TASK OBJECTIVE ->
Your answer should be only the lines below from the one with "RGB1 pin GND: GND -> 5V" to the one with "SD2 pin CS: A1 -> 6", repeated exactly, ends included.

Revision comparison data
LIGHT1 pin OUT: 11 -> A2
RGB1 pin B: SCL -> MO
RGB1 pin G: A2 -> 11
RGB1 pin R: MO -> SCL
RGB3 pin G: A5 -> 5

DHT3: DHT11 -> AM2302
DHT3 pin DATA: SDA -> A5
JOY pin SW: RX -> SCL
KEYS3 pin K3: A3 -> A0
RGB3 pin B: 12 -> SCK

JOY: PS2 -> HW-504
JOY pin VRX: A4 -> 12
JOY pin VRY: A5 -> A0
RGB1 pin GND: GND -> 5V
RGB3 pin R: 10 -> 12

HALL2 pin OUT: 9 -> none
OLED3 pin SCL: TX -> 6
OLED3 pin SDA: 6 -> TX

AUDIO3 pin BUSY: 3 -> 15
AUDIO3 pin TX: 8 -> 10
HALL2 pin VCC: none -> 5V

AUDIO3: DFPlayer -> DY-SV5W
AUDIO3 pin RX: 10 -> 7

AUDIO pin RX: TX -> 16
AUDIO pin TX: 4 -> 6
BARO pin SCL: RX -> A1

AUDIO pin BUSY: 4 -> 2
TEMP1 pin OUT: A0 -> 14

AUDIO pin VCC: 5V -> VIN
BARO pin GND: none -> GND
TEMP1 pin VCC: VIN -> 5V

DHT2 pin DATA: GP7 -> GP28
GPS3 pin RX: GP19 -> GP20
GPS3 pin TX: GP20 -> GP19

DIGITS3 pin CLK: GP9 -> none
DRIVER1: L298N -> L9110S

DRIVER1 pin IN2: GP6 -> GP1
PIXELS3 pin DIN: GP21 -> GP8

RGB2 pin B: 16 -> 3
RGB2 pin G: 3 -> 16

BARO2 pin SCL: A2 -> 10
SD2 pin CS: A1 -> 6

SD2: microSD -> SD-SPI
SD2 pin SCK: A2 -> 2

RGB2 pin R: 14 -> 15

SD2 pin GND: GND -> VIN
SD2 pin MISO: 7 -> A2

COMPLETED TASK ->
RGB1 pin GND: GND -> 5V
RGB3 pin R: 10 -> 12

HALL2 pin OUT: 9 -> none
OLED3 pin SCL: TX -> 6
OLED3 pin SDA: 6 -> TX

AUDIO3 pin BUSY: 3 -> 15
AUDIO3 pin TX: 8 -> 10
HALL2 pin VCC: none -> 5V

AUDIO3: DFPlayer -> DY-SV5W
AUDIO3 pin RX: 10 -> 7

AUDIO pin RX: TX -> 16
AUDIO pin TX: 4 -> 6
BARO pin SCL: RX -> A1

AUDIO pin BUSY: 4 -> 2
TEMP1 pin OUT: A0 -> 14

AUDIO pin VCC: 5V -> VIN
BARO pin GND: none -> GND
TEMP1 pin VCC: VIN -> 5V

DHT2 pin DATA: GP7 -> GP28
GPS3 pin RX: GP19 -> GP20
GPS3 pin TX: GP20 -> GP19

DIGITS3 pin CLK: GP9 -> none
DRIVER1: L298N -> L9110S

DRIVER1 pin IN2: GP6 -> GP1
PIXELS3 pin DIN: GP21 -> GP8

RGB2 pin B: 16 -> 3
RGB2 pin G: 3 -> 16

BARO2 pin SCL: A2 -> 10
SD2 pin CS: A1 -> 6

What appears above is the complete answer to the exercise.